### [Problem description]
From the line holding "# camera: 30 degrees left, 5 degrees down" through the line holding "# camera: 10 degrees left, 10 degrees up" below, write out every line exactly; include both of those lines and drop the pictures.

Dataset items:
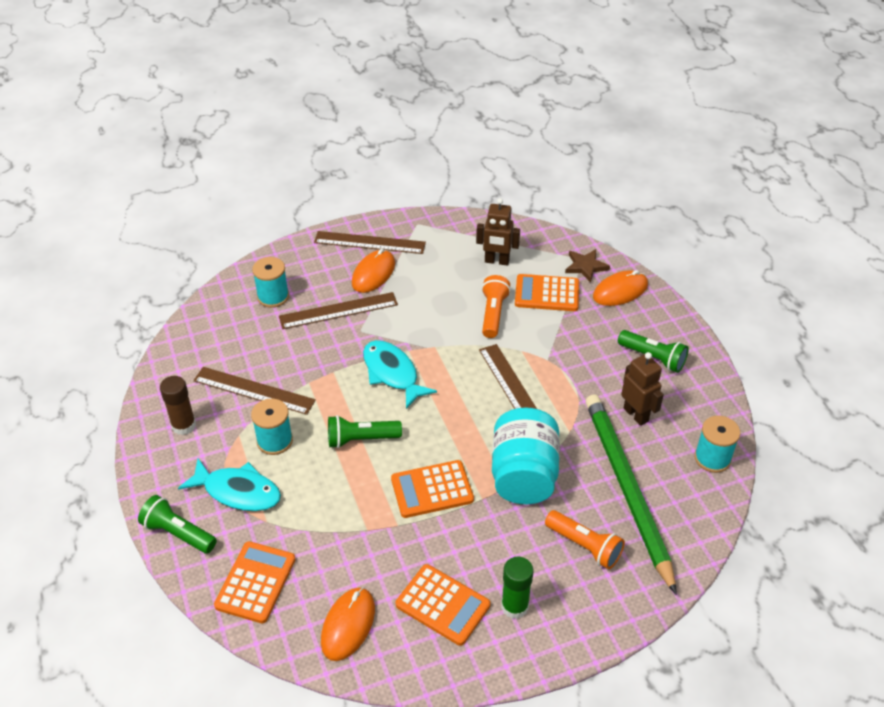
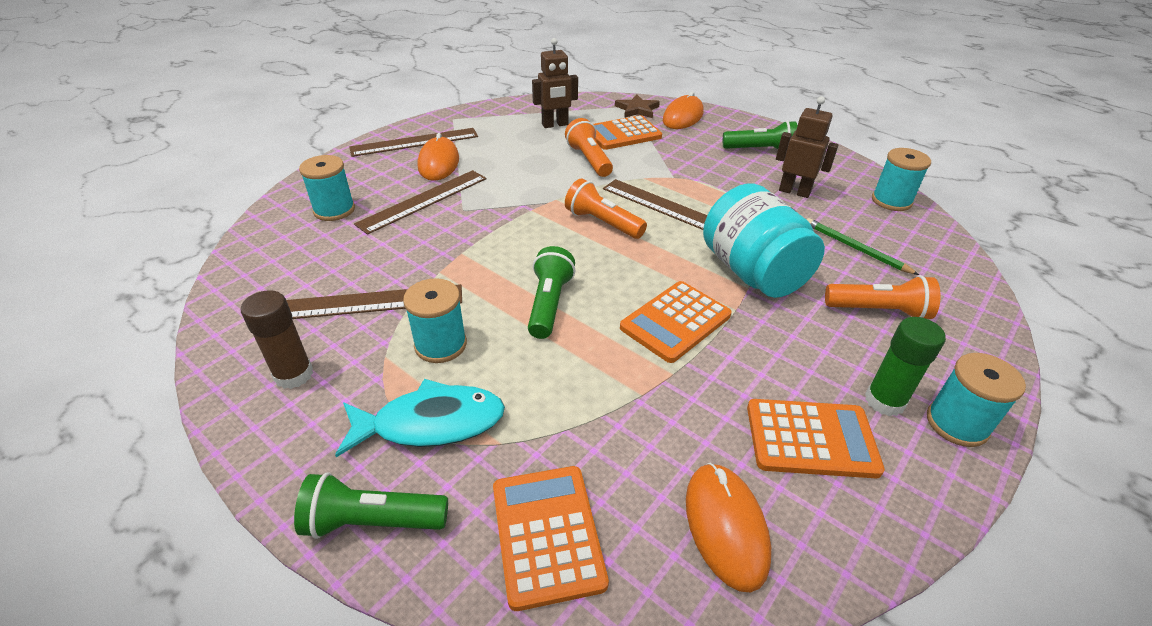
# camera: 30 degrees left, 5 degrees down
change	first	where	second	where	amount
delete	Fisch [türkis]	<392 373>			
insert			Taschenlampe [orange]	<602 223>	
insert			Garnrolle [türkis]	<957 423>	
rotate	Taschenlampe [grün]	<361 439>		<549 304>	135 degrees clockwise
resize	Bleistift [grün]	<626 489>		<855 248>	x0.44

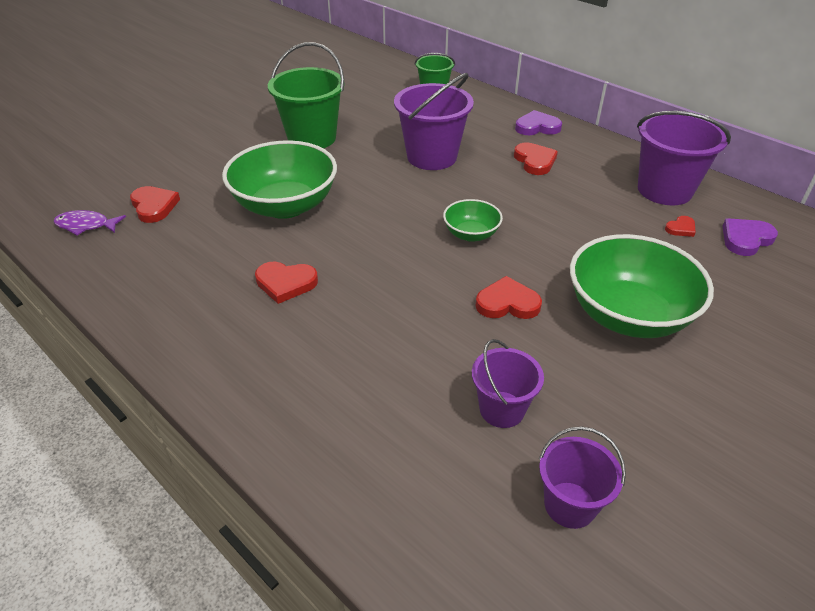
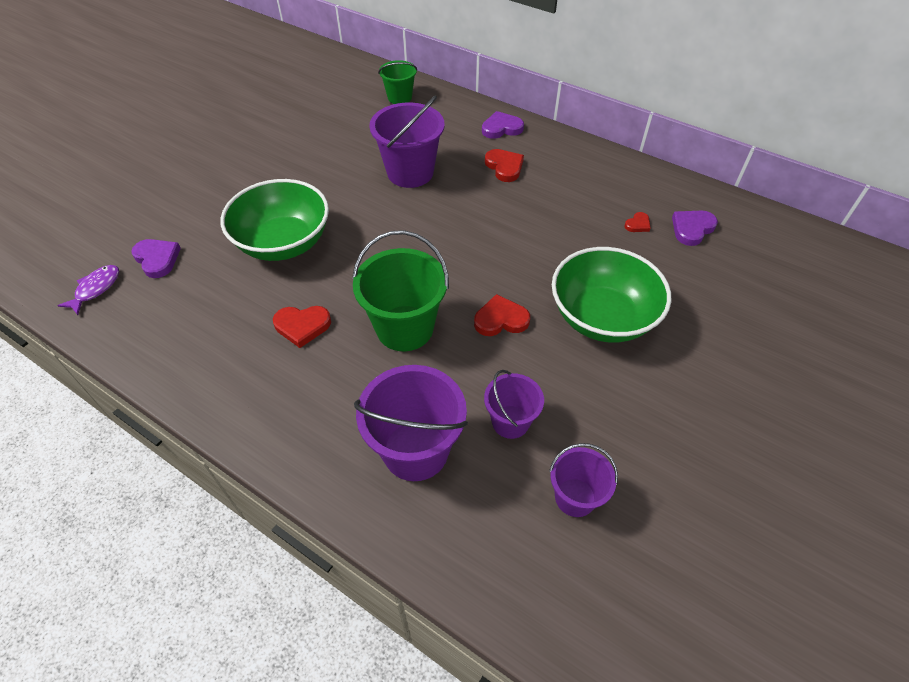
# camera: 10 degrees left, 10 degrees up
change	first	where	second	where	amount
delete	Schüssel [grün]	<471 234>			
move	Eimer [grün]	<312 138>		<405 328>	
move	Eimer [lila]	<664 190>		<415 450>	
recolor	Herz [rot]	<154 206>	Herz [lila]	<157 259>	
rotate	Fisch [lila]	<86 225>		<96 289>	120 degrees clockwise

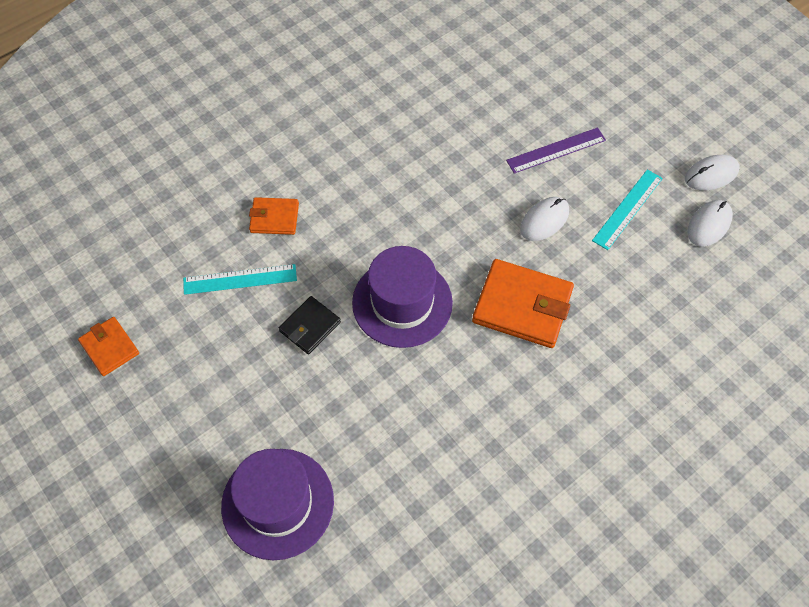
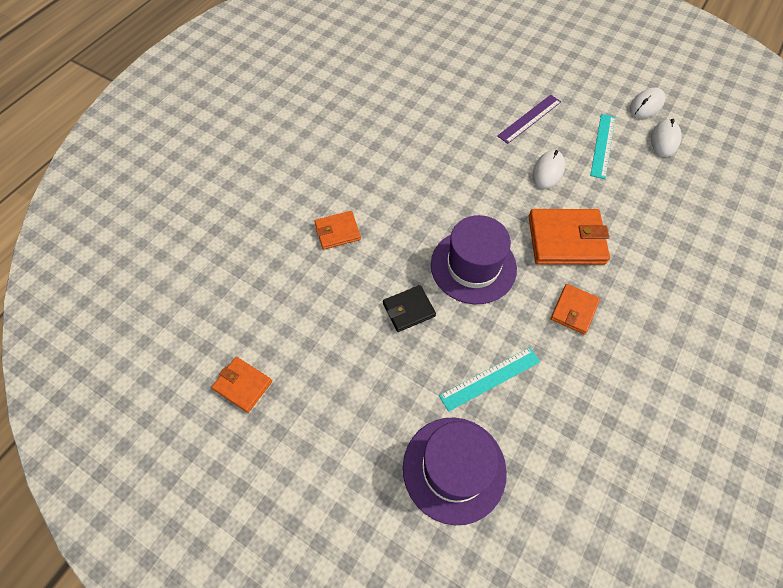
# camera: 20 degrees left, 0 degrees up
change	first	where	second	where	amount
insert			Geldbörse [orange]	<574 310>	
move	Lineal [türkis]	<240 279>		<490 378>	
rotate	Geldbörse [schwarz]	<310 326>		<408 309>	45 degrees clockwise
---
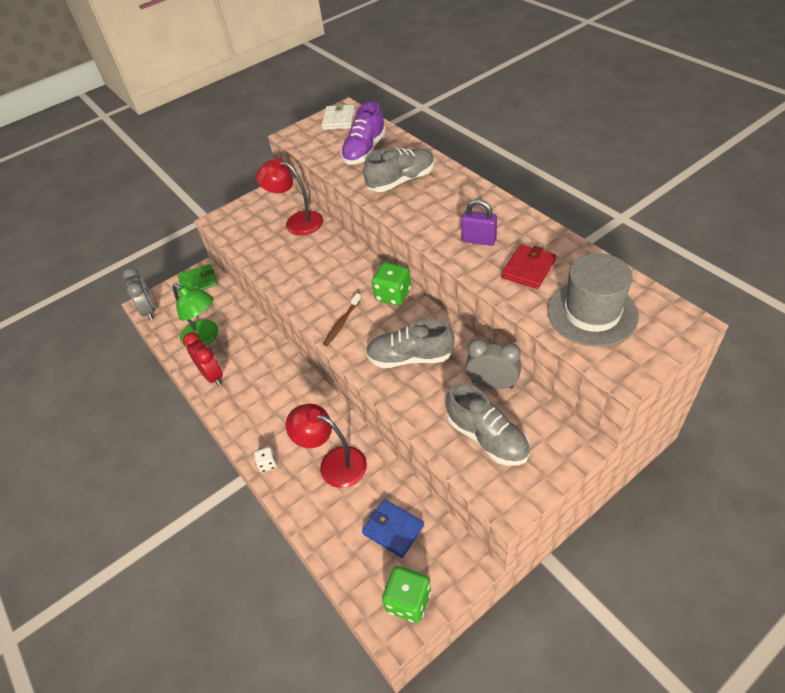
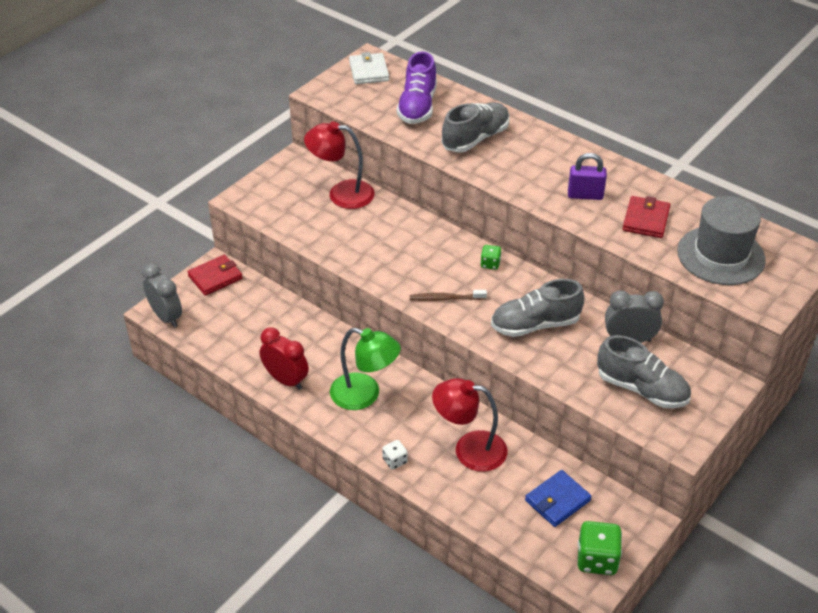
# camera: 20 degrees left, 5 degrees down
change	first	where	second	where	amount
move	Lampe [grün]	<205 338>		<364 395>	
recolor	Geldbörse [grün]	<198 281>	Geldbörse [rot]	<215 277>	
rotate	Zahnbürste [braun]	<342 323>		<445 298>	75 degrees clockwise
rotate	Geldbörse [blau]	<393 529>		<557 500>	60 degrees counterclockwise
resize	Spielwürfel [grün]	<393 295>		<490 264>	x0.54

### [Task answer]
# camera: 30 degrees left, 5 degrees down
change	first	where	second	where	amount
delete	Fisch [türkis]	<392 373>			
insert			Taschenlampe [orange]	<602 223>	
insert			Garnrolle [türkis]	<957 423>	
rotate	Taschenlampe [grün]	<361 439>		<549 304>	135 degrees clockwise
resize	Bleistift [grün]	<626 489>		<855 248>	x0.44

# camera: 10 degrees left, 10 degrees up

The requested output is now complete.